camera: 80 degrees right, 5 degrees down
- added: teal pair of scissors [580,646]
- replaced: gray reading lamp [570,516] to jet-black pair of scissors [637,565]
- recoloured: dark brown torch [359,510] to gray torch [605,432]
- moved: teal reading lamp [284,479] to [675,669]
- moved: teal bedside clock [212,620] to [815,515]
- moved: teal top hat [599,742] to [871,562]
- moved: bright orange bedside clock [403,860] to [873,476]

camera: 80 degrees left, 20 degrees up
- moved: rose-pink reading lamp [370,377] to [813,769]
·····
Please transcribe the material above in full, keeping every character intact.

camera: 80 degrees right, 5 degrees down
- added: teal pair of scissors [580,646]
- replaced: gray reading lamp [570,516] to jet-black pair of scissors [637,565]
- recoloured: dark brown torch [359,510] to gray torch [605,432]
- moved: teal reading lamp [284,479] to [675,669]
- moved: teal bedside clock [212,620] to [815,515]
- moved: teal top hat [599,742] to [871,562]
- moved: bright orange bedside clock [403,860] to [873,476]

camera: 80 degrees left, 20 degrees up
- moved: rose-pink reading lamp [370,377] to [813,769]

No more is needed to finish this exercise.